**Problem to work on:**
Two lines in the data below mark the range: the one with "blue circle: (149, 282) -> (98, 242), moved" and the one with "orange circle: (690, 715)". Return both, along with every line between them, exactly.

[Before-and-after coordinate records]
= = = = =

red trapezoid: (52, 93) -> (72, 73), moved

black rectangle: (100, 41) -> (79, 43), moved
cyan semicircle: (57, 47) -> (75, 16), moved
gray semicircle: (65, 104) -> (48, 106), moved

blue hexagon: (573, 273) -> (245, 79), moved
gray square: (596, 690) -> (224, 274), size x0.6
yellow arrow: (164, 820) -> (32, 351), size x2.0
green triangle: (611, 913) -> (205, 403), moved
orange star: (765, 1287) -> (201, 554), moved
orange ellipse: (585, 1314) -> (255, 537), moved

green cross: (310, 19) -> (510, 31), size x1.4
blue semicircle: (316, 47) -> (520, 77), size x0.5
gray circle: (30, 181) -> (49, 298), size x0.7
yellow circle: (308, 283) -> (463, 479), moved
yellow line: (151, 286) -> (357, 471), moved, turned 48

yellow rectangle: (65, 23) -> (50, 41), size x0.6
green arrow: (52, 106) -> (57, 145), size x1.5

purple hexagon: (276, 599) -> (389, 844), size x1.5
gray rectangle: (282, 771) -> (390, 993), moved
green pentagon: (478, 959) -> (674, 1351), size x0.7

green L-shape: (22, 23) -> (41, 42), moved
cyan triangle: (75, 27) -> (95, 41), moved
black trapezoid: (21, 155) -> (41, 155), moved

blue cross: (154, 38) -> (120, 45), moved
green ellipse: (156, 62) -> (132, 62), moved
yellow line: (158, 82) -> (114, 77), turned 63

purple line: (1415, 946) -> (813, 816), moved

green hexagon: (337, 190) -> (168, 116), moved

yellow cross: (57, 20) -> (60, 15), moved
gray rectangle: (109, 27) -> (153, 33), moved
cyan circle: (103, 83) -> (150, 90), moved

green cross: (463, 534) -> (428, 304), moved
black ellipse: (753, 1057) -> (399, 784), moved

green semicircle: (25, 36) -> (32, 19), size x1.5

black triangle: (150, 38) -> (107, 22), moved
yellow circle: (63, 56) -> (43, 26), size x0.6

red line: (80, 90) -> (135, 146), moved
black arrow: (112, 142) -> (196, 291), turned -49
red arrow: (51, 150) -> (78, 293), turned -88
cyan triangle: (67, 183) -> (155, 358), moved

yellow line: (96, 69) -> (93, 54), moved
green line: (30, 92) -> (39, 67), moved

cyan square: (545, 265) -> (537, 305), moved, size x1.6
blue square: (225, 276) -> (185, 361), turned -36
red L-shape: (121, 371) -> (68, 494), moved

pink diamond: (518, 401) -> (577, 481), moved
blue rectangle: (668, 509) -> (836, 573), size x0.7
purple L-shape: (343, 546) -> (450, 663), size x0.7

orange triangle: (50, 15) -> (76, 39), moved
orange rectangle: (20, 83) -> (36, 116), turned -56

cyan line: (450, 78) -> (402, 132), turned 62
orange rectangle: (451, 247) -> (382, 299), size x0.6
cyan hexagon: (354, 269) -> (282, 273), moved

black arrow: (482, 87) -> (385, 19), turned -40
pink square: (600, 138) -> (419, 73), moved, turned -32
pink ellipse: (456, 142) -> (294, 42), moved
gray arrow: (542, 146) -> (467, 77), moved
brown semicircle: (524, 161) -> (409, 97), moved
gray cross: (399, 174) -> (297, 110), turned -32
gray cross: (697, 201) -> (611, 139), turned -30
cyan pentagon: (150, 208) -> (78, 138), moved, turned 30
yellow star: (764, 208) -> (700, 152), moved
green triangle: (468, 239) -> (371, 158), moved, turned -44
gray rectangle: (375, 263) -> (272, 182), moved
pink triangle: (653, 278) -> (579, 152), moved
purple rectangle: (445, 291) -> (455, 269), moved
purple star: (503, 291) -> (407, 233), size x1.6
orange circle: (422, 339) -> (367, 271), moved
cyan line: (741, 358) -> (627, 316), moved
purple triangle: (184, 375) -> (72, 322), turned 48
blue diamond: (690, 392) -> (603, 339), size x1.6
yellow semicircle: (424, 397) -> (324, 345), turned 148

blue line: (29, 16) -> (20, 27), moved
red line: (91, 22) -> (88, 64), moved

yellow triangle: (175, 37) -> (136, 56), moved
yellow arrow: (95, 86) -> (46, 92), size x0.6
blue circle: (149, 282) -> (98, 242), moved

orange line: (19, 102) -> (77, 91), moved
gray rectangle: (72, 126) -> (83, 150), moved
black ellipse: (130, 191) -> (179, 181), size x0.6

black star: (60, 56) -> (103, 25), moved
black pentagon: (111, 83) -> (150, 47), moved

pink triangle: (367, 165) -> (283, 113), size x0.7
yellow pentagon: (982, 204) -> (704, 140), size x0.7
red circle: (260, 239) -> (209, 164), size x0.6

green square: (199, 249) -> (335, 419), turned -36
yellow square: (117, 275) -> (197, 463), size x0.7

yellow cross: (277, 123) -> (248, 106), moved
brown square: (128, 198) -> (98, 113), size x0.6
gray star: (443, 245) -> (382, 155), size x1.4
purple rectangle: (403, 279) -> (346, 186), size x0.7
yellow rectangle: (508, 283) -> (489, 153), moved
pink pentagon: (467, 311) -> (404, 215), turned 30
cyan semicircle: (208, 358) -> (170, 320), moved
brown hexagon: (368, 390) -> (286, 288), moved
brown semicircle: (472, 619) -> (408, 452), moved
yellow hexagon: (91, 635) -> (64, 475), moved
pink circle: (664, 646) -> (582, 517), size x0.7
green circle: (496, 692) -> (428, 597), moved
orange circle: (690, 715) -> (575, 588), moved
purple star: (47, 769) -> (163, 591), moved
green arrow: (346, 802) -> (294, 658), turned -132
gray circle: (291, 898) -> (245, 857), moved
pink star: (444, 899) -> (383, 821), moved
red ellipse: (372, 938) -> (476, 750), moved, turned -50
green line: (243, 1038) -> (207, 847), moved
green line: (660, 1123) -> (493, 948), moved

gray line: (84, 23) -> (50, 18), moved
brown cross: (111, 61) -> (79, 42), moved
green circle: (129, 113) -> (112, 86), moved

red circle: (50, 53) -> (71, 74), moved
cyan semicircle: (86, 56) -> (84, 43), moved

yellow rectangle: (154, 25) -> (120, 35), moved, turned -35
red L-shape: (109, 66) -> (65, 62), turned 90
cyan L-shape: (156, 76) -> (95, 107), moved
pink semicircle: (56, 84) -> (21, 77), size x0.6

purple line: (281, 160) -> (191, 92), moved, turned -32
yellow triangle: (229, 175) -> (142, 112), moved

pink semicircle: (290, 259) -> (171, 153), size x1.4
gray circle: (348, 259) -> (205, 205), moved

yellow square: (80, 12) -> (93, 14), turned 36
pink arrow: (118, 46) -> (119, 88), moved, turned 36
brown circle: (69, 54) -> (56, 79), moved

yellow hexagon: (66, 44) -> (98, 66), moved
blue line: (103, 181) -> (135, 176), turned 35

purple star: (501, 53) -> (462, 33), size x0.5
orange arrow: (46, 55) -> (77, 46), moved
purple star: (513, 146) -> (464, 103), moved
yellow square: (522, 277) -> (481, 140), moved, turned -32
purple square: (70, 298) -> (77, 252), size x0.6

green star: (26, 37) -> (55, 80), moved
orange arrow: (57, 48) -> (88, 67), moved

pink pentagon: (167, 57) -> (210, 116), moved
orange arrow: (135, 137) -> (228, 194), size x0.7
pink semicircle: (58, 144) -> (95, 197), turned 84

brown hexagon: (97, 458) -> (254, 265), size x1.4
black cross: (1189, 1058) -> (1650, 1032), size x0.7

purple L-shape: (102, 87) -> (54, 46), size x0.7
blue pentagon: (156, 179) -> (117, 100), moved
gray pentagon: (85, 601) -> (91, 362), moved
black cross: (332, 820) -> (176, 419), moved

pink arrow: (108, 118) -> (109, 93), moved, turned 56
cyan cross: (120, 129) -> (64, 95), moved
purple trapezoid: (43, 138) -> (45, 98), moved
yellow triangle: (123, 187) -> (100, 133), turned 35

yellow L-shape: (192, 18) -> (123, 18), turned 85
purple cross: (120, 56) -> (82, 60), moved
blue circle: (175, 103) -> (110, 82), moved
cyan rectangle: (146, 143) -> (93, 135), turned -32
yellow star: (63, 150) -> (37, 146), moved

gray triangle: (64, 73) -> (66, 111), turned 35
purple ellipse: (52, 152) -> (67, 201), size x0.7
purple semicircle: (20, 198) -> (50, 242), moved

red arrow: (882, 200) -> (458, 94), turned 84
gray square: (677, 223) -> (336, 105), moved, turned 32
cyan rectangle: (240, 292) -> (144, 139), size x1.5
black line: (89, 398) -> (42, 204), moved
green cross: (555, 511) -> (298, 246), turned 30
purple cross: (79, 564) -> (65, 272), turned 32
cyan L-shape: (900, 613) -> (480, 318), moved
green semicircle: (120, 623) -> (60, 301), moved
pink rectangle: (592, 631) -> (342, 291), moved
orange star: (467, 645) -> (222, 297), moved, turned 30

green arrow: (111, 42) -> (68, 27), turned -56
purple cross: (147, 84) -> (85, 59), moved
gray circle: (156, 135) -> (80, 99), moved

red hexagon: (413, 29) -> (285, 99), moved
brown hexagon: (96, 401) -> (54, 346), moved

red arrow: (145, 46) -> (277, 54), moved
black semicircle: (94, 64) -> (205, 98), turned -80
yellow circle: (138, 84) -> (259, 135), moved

= = = = =

**Task output:**
blue circle: (149, 282) -> (98, 242), moved

orange line: (19, 102) -> (77, 91), moved
gray rectangle: (72, 126) -> (83, 150), moved
black ellipse: (130, 191) -> (179, 181), size x0.6

black star: (60, 56) -> (103, 25), moved
black pentagon: (111, 83) -> (150, 47), moved

pink triangle: (367, 165) -> (283, 113), size x0.7
yellow pentagon: (982, 204) -> (704, 140), size x0.7
red circle: (260, 239) -> (209, 164), size x0.6

green square: (199, 249) -> (335, 419), turned -36
yellow square: (117, 275) -> (197, 463), size x0.7

yellow cross: (277, 123) -> (248, 106), moved
brown square: (128, 198) -> (98, 113), size x0.6
gray star: (443, 245) -> (382, 155), size x1.4
purple rectangle: (403, 279) -> (346, 186), size x0.7
yellow rectangle: (508, 283) -> (489, 153), moved
pink pentagon: (467, 311) -> (404, 215), turned 30
cyan semicircle: (208, 358) -> (170, 320), moved
brown hexagon: (368, 390) -> (286, 288), moved
brown semicircle: (472, 619) -> (408, 452), moved
yellow hexagon: (91, 635) -> (64, 475), moved
pink circle: (664, 646) -> (582, 517), size x0.7
green circle: (496, 692) -> (428, 597), moved
orange circle: (690, 715) -> (575, 588), moved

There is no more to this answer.